The problem
Restate the following entries exactly. Keep the pictures out.

§ §

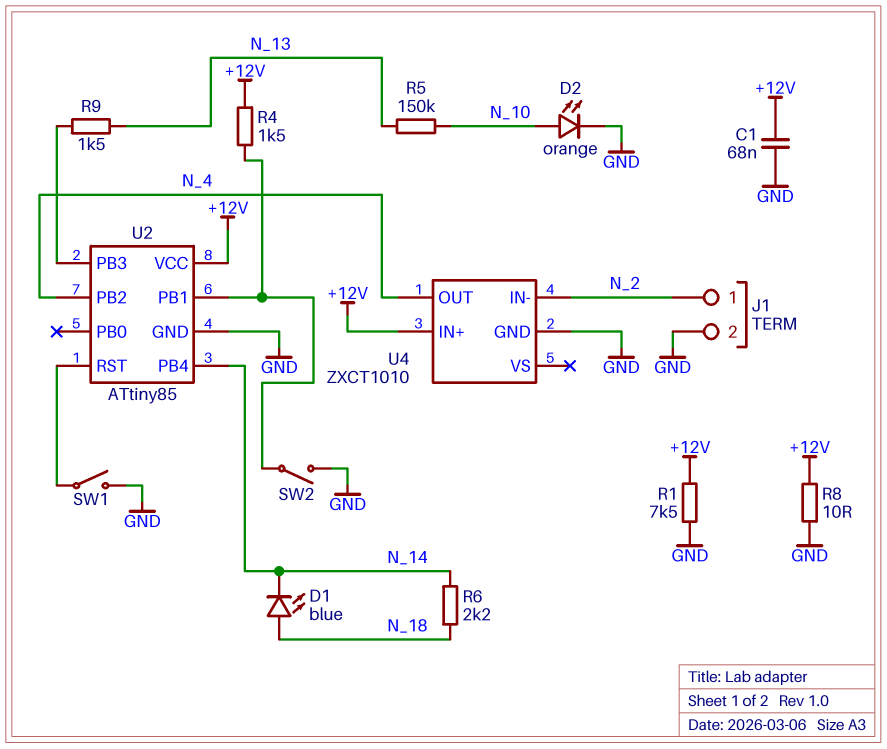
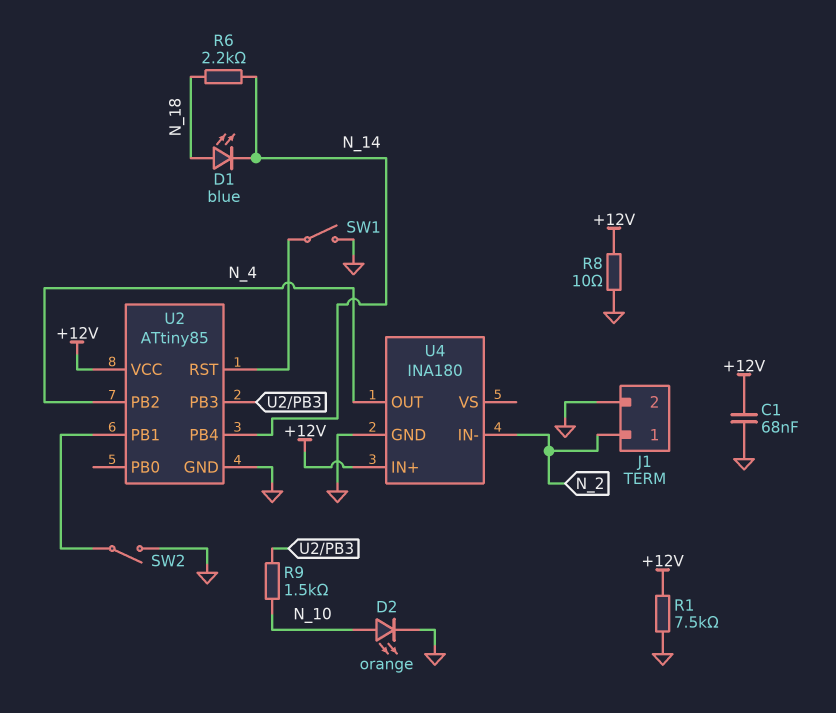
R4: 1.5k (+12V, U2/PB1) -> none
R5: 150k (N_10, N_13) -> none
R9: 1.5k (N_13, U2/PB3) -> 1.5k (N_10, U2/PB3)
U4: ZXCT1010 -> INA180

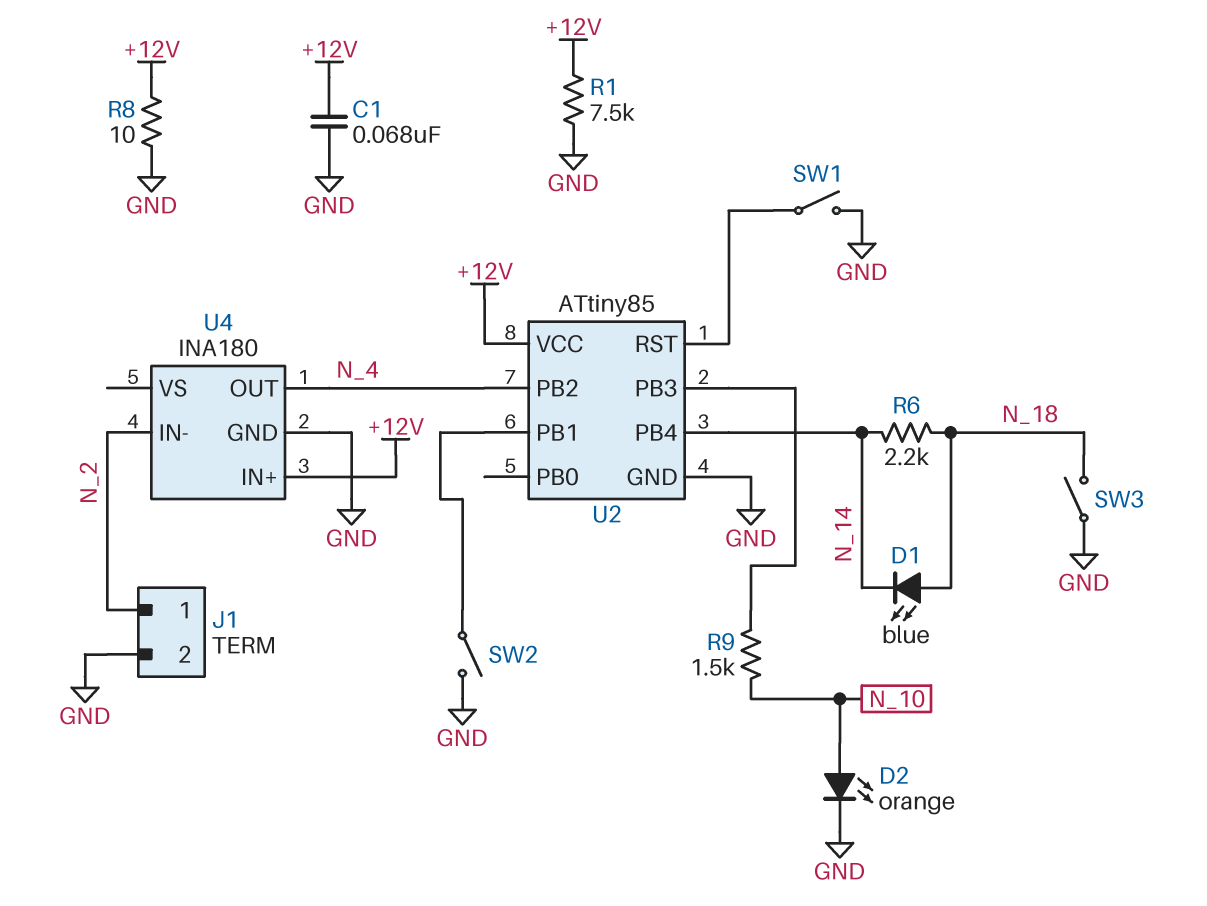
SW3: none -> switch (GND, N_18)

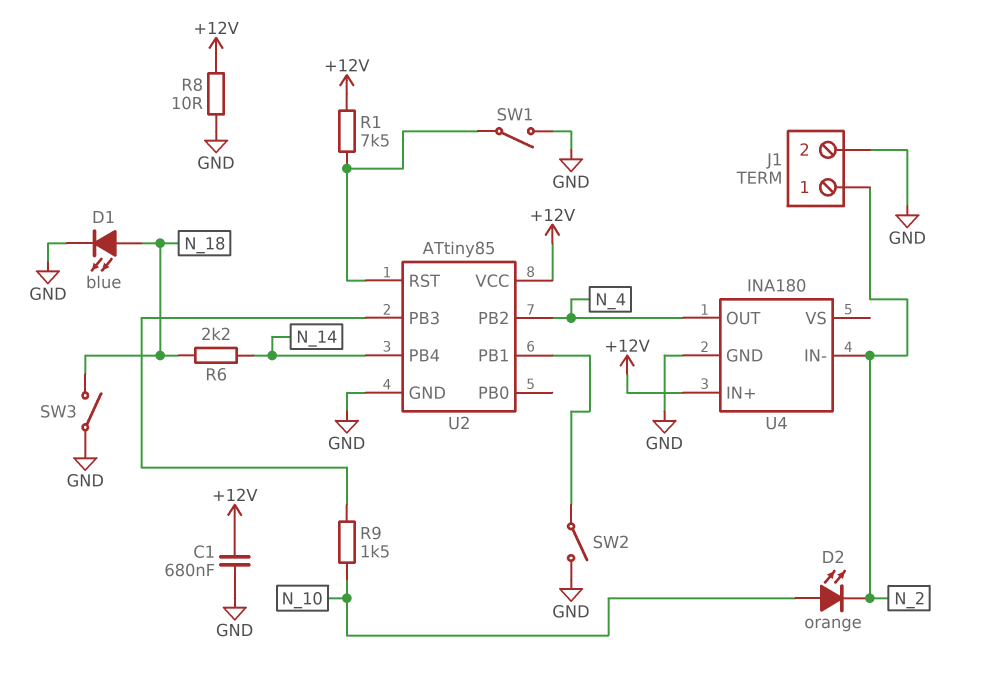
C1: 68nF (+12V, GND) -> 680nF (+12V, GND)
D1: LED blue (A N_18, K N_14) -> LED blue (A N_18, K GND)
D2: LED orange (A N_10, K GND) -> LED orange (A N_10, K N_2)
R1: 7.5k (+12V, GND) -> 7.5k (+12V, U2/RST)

§ §

Solution for this exercise
R4: 1.5k (+12V, U2/PB1) -> none
R5: 150k (N_10, N_13) -> none
R9: 1.5k (N_13, U2/PB3) -> 1.5k (N_10, U2/PB3)
U4: ZXCT1010 -> INA180

SW3: none -> switch (GND, N_18)

C1: 68nF (+12V, GND) -> 680nF (+12V, GND)
D1: LED blue (A N_18, K N_14) -> LED blue (A N_18, K GND)
D2: LED orange (A N_10, K GND) -> LED orange (A N_10, K N_2)
R1: 7.5k (+12V, GND) -> 7.5k (+12V, U2/RST)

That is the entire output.